▶ _DIRECTIONS FOR THIS TASK_
Copy every line of the entries below verbatim, leaving out all the pictures.

□ □ □ □ □

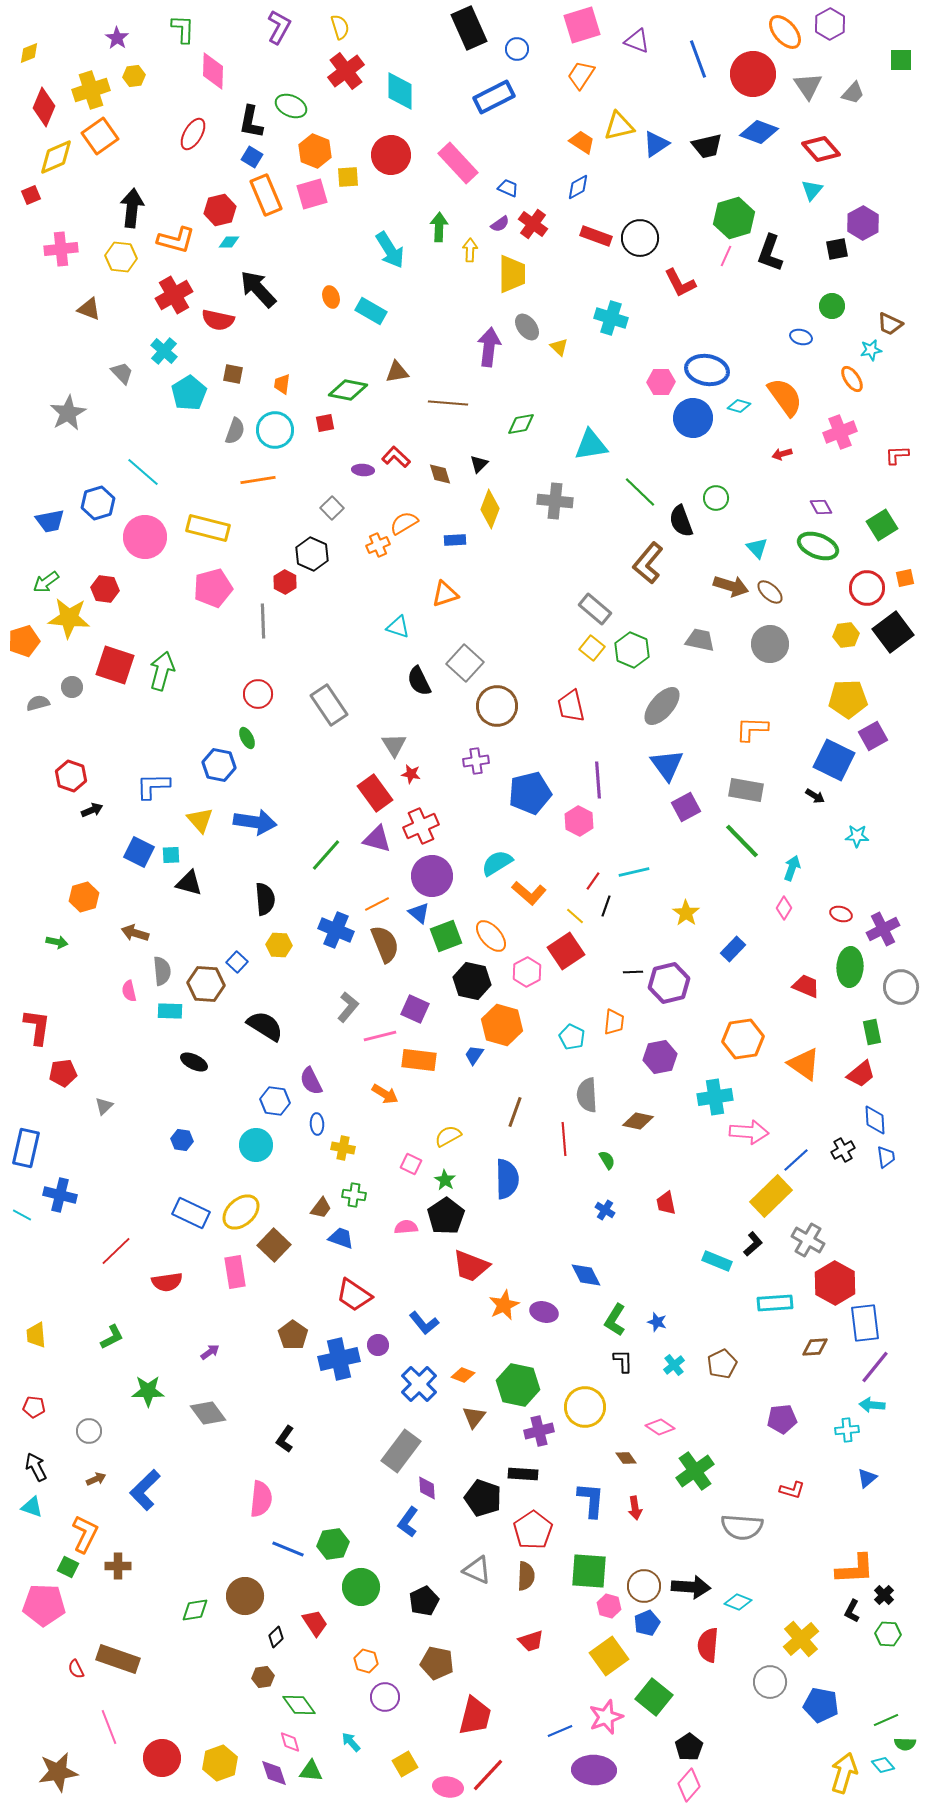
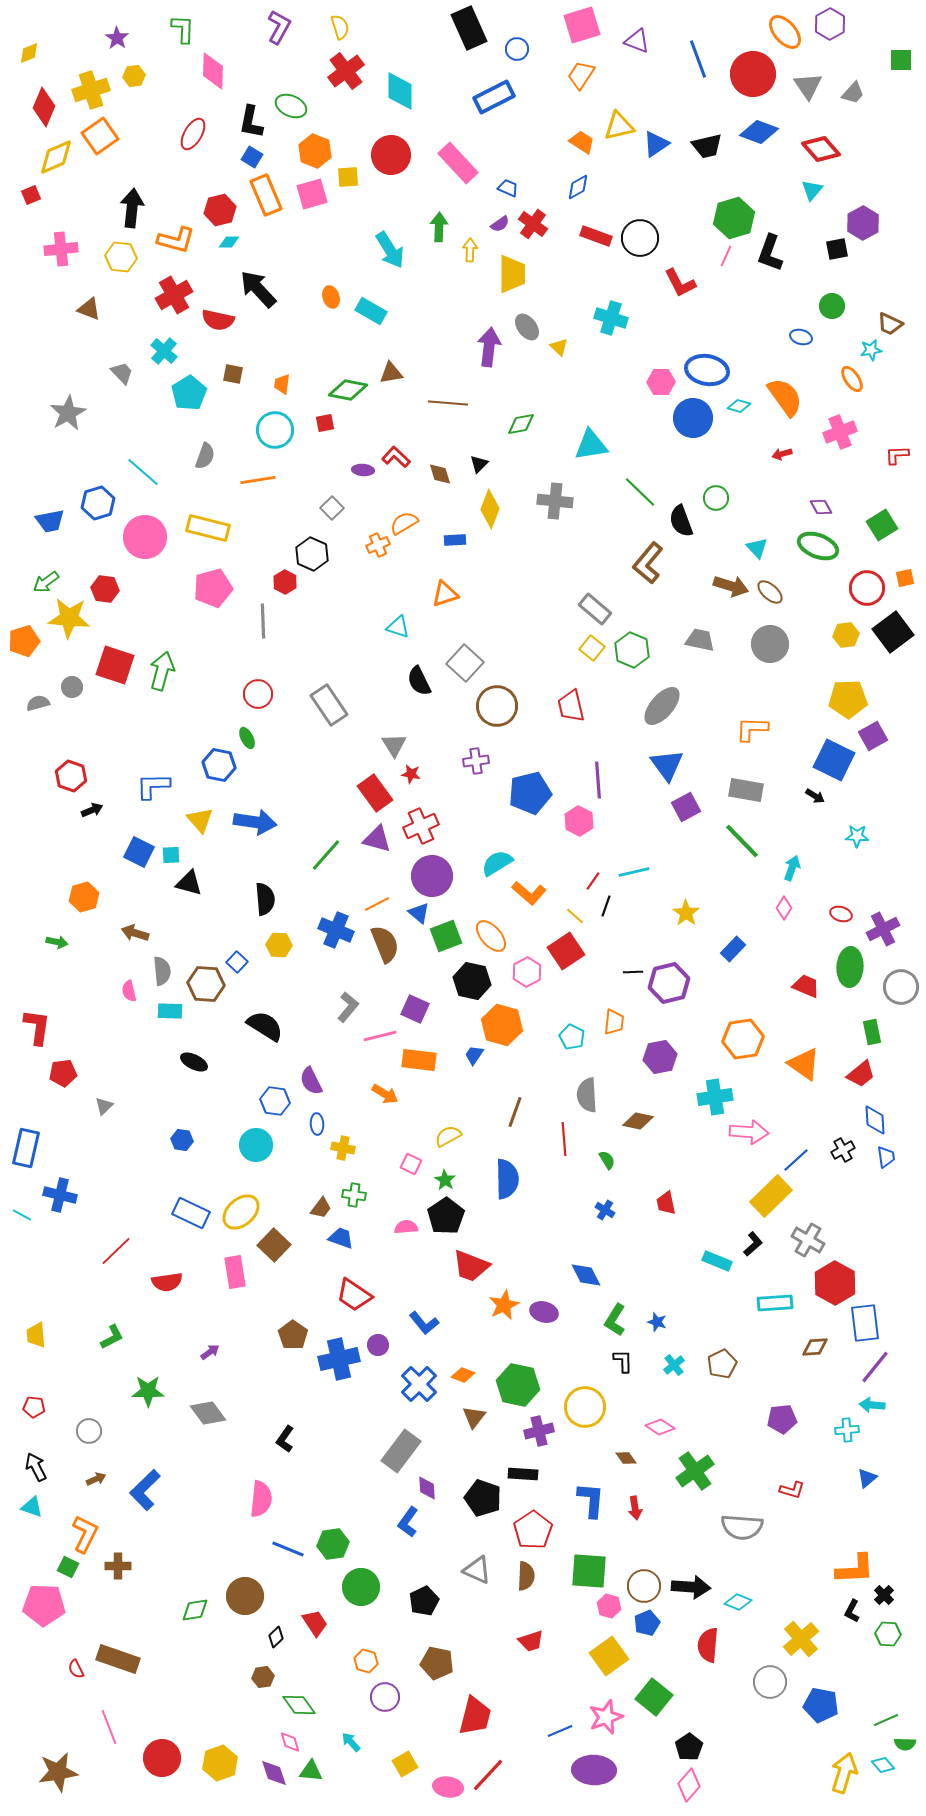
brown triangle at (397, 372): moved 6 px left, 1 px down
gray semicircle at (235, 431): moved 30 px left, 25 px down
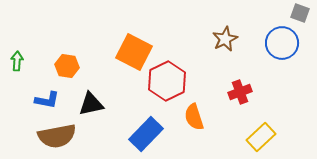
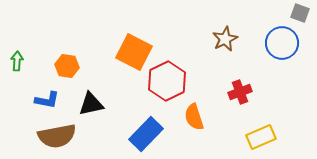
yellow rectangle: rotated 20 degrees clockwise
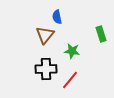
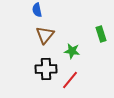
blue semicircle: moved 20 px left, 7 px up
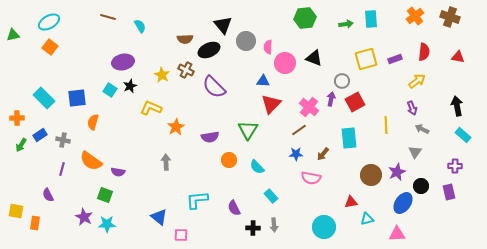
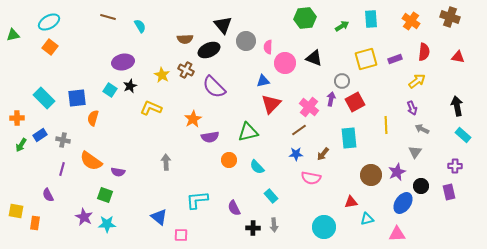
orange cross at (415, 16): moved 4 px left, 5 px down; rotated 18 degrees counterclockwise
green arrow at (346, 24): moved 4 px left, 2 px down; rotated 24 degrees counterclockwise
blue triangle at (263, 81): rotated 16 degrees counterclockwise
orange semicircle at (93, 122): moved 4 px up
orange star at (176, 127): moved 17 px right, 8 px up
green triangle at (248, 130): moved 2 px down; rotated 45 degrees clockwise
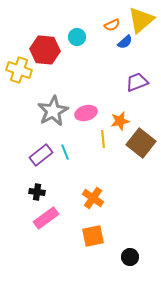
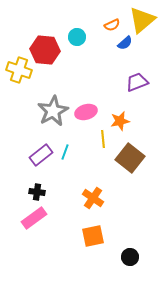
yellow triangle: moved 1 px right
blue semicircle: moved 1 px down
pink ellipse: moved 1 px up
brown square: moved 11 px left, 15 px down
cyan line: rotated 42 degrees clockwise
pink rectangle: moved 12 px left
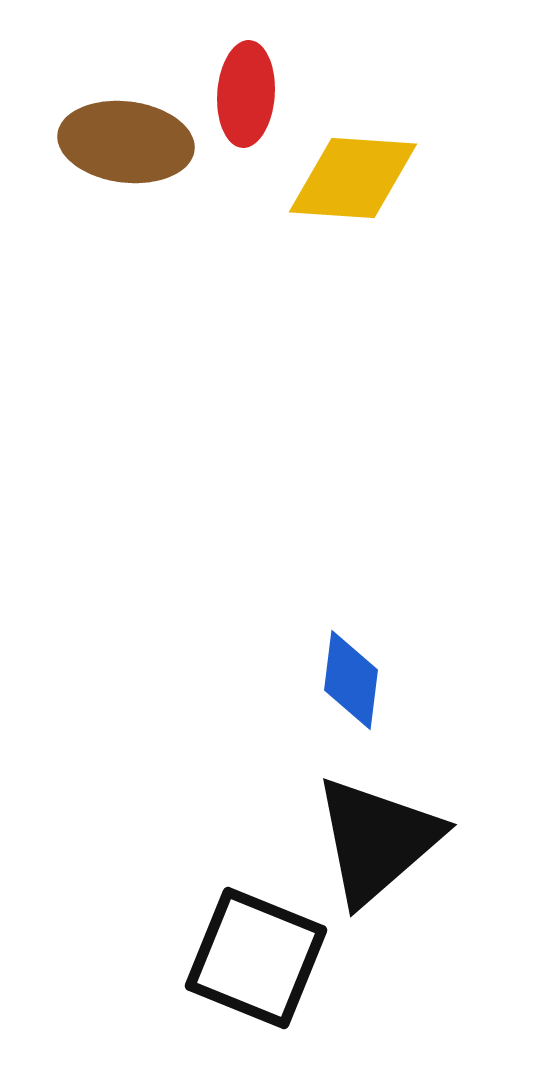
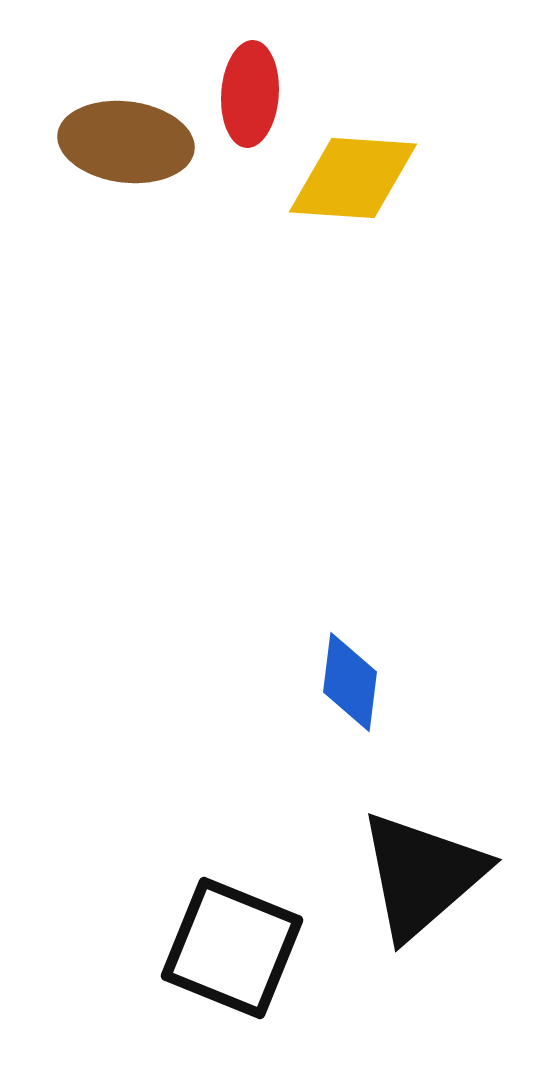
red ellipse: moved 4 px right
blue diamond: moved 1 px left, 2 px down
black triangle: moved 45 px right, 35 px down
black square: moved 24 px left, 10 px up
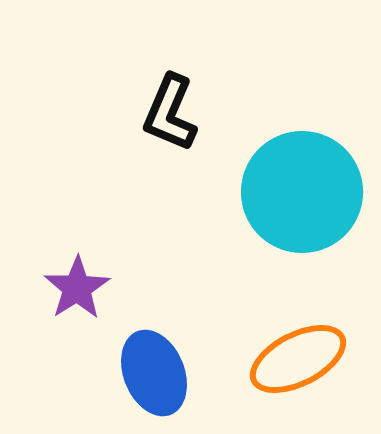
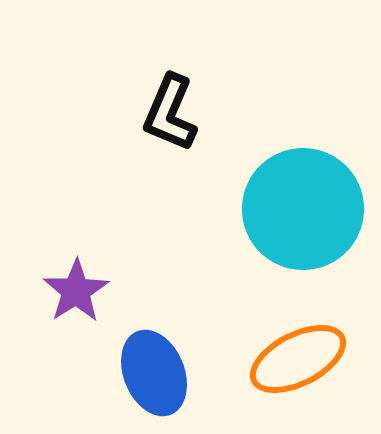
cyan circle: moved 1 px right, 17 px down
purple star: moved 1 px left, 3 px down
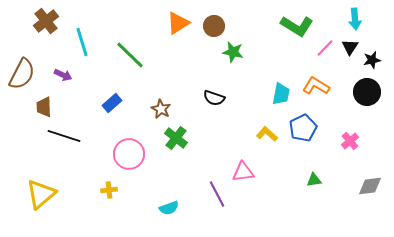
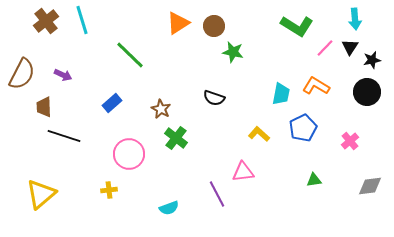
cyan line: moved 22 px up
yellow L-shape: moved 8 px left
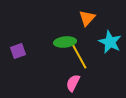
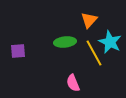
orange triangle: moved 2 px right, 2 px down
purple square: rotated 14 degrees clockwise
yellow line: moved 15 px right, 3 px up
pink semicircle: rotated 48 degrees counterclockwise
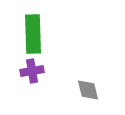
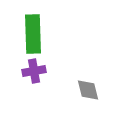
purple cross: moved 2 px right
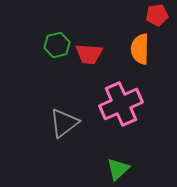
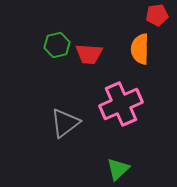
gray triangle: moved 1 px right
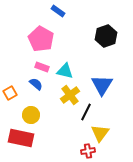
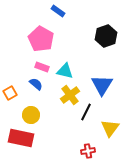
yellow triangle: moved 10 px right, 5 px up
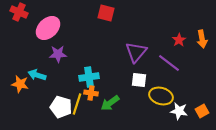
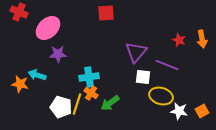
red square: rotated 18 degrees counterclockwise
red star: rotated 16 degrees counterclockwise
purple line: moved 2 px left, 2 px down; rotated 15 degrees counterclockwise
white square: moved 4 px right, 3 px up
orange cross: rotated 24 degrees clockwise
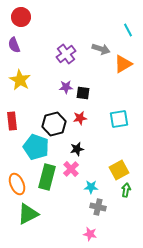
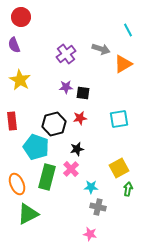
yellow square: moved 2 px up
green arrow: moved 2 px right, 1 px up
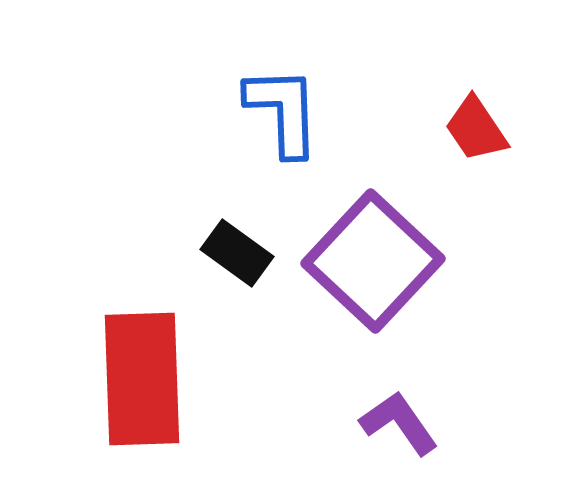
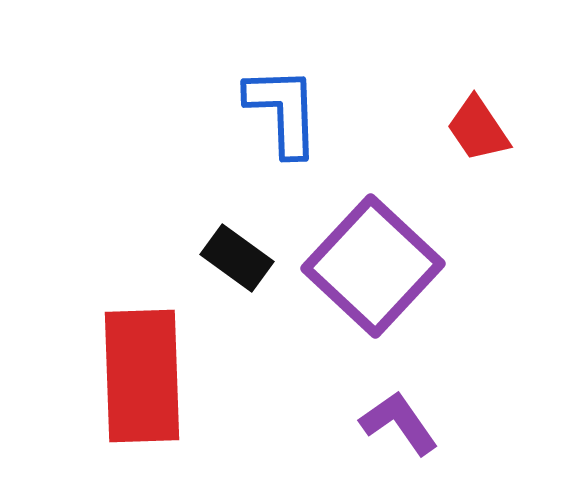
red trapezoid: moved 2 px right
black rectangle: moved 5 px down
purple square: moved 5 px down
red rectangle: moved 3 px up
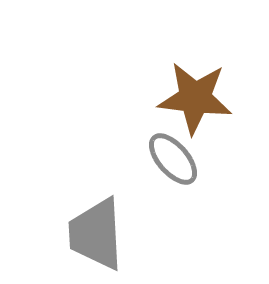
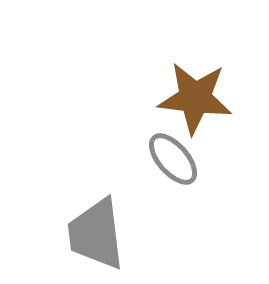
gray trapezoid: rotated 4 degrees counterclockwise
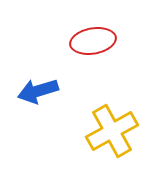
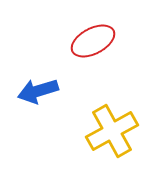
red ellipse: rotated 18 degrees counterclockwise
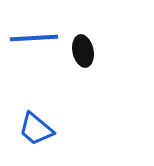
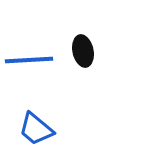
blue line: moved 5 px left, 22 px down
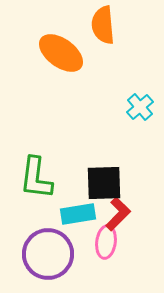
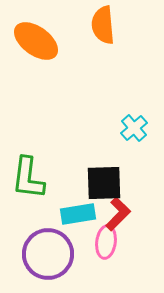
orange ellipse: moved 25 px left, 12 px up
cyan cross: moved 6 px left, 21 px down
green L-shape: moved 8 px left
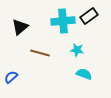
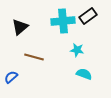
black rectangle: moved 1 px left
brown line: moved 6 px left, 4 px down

□ □ □ □ □

▶ _RESULT FOR THIS EXERCISE_
brown triangle at (397, 372): moved 6 px left, 1 px down
gray semicircle at (235, 431): moved 30 px left, 25 px down
yellow rectangle: rotated 20 degrees clockwise
blue semicircle: moved 20 px left, 7 px up
orange cross at (415, 16): moved 4 px left, 5 px down; rotated 18 degrees counterclockwise
green arrow at (346, 24): moved 4 px left, 2 px down; rotated 24 degrees counterclockwise
blue triangle at (263, 81): rotated 16 degrees counterclockwise
orange semicircle at (93, 122): moved 4 px up
orange star at (176, 127): moved 17 px right, 8 px up
green triangle at (248, 130): moved 2 px down; rotated 45 degrees clockwise
yellow triangle: moved 1 px right
blue semicircle: moved 1 px down
pink ellipse: moved 1 px up
brown square: moved 11 px left, 15 px down
cyan line: rotated 42 degrees clockwise
pink rectangle: moved 12 px left
red ellipse: moved 4 px right
blue diamond: moved 1 px left, 2 px down
black triangle: moved 45 px right, 35 px down
black square: moved 24 px left, 10 px up
cyan circle: moved 1 px right, 17 px down
purple star: moved 1 px left, 3 px down
cyan line: moved 22 px up
yellow L-shape: moved 8 px left
orange triangle: moved 2 px right, 2 px down
purple square: rotated 14 degrees clockwise
yellow line: moved 15 px right, 3 px up
pink semicircle: rotated 48 degrees counterclockwise
purple cross: moved 2 px right
gray triangle: moved 1 px right
yellow triangle: moved 10 px right, 5 px up
red square: rotated 18 degrees counterclockwise
red star: rotated 16 degrees counterclockwise
purple line: moved 2 px left, 2 px down; rotated 15 degrees counterclockwise
white square: moved 4 px right, 3 px up
orange cross: rotated 24 degrees clockwise
yellow square: moved 2 px up
green arrow: moved 2 px right, 1 px up
red trapezoid: moved 2 px right
black rectangle: moved 5 px down
purple square: moved 5 px down
red rectangle: moved 3 px up
gray trapezoid: rotated 4 degrees counterclockwise
red ellipse: rotated 18 degrees counterclockwise
blue line: moved 5 px left, 22 px down
orange ellipse: moved 25 px left, 12 px up
cyan cross: moved 6 px left, 21 px down
green L-shape: moved 8 px left
black rectangle: moved 1 px left
brown line: moved 6 px left, 4 px down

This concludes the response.